Segment Start: ENTRIES SUPPLIED

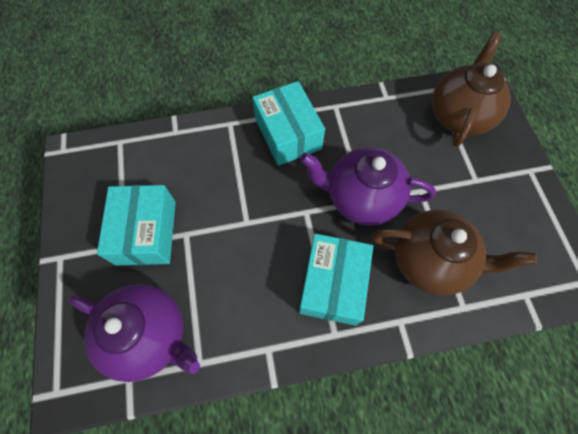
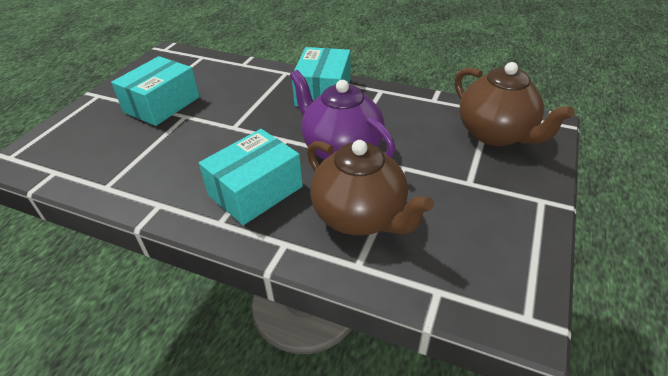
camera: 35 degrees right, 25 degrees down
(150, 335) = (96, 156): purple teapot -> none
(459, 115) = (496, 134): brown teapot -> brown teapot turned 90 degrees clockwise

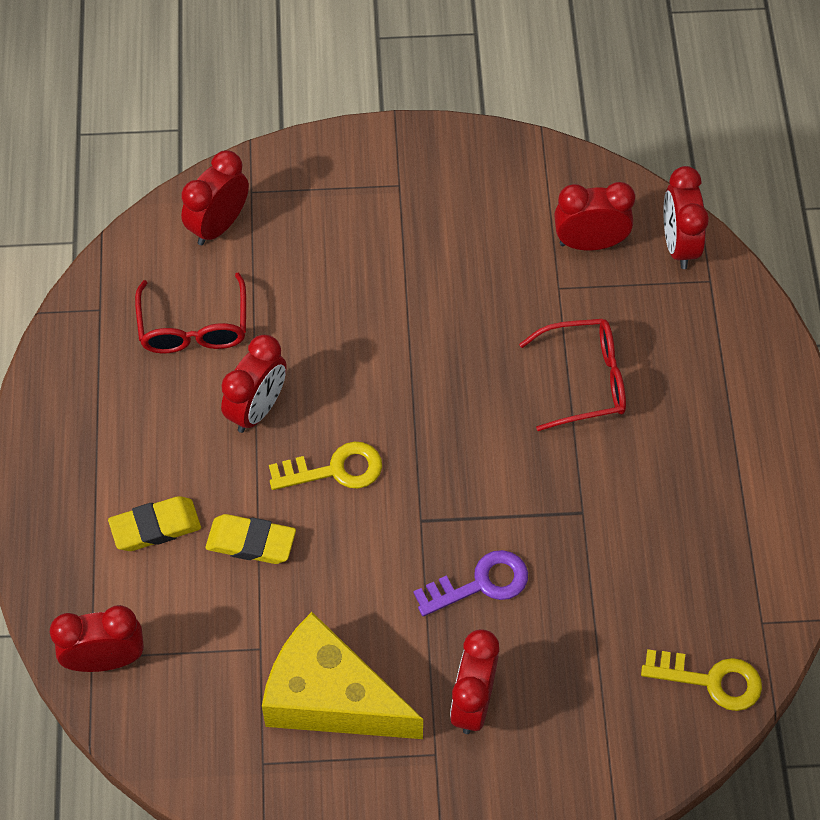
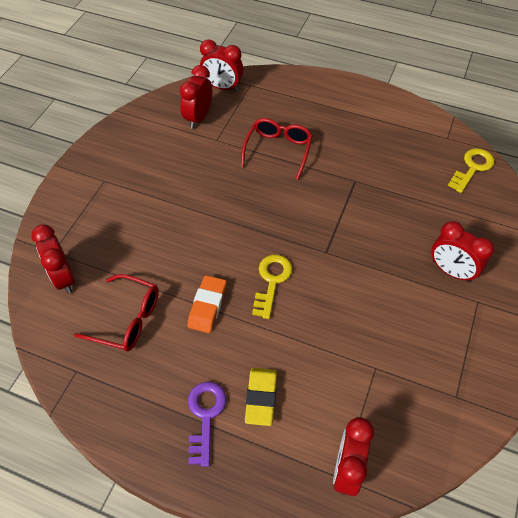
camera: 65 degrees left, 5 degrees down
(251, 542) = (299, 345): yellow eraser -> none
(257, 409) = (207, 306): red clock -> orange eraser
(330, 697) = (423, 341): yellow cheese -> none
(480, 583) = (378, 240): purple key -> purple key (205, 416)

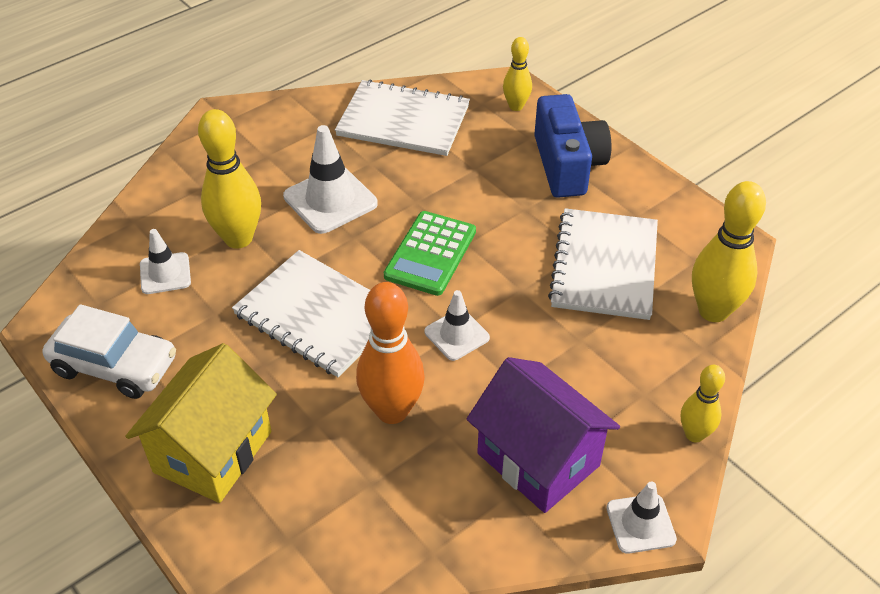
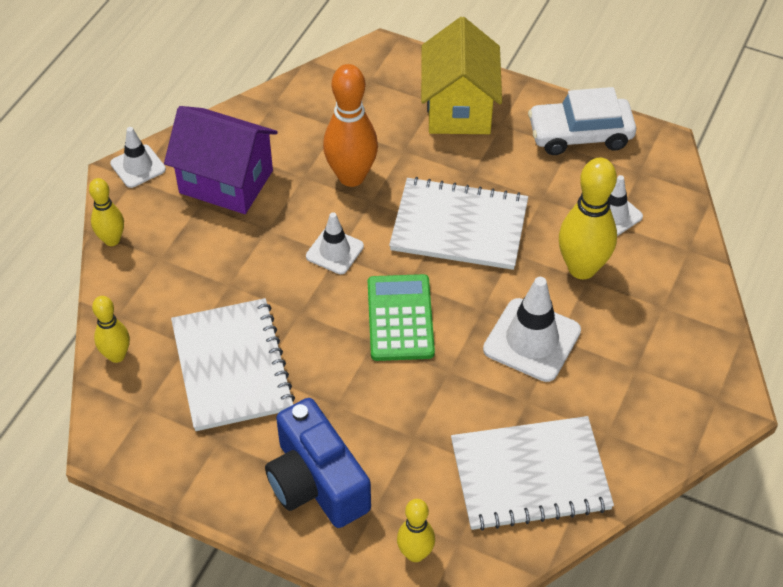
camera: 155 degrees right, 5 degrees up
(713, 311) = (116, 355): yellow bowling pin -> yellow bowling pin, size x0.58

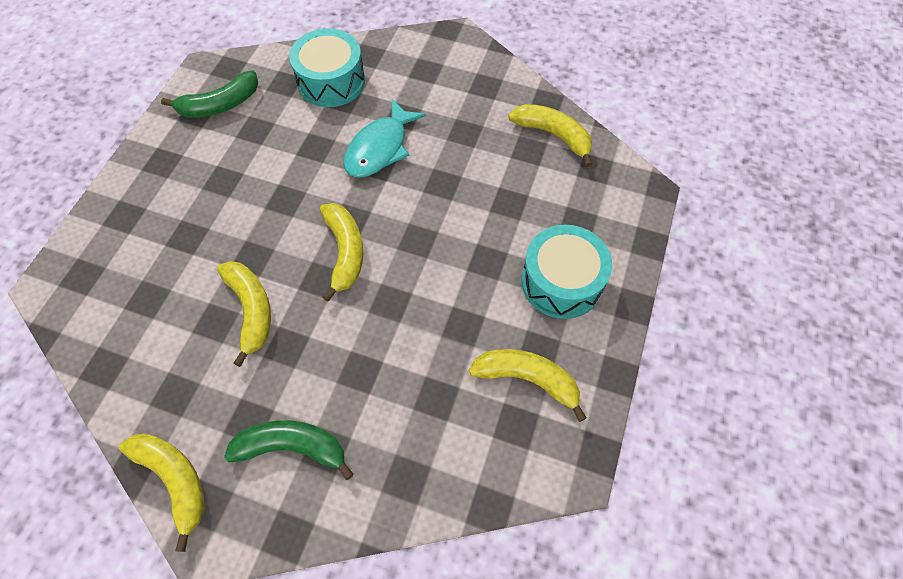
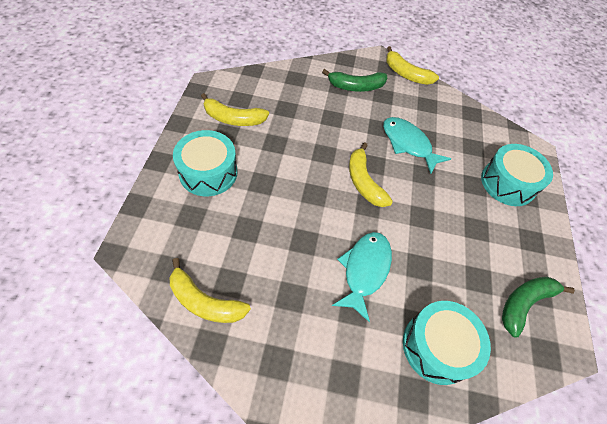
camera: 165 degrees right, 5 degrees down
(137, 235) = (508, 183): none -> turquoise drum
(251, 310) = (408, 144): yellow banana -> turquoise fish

Segment End: ENTRIES SUPPLIED

**WHAT YOU NEED TO DO**: Could you write out exactly the lines running from the one with "(257, 409) = (207, 306): red" through the last line of the data above, both ends kept, and omit any picture?

**SOLUTION TO THIS TASK**:
(257, 409) = (207, 306): red clock -> orange eraser
(330, 697) = (423, 341): yellow cheese -> none
(480, 583) = (378, 240): purple key -> purple key (205, 416)

camera: 155 degrees right, 5 degrees up
(713, 311) = (116, 355): yellow bowling pin -> yellow bowling pin, size x0.58

camera: 165 degrees right, 5 degrees down
(137, 235) = (508, 183): none -> turquoise drum
(251, 310) = (408, 144): yellow banana -> turquoise fish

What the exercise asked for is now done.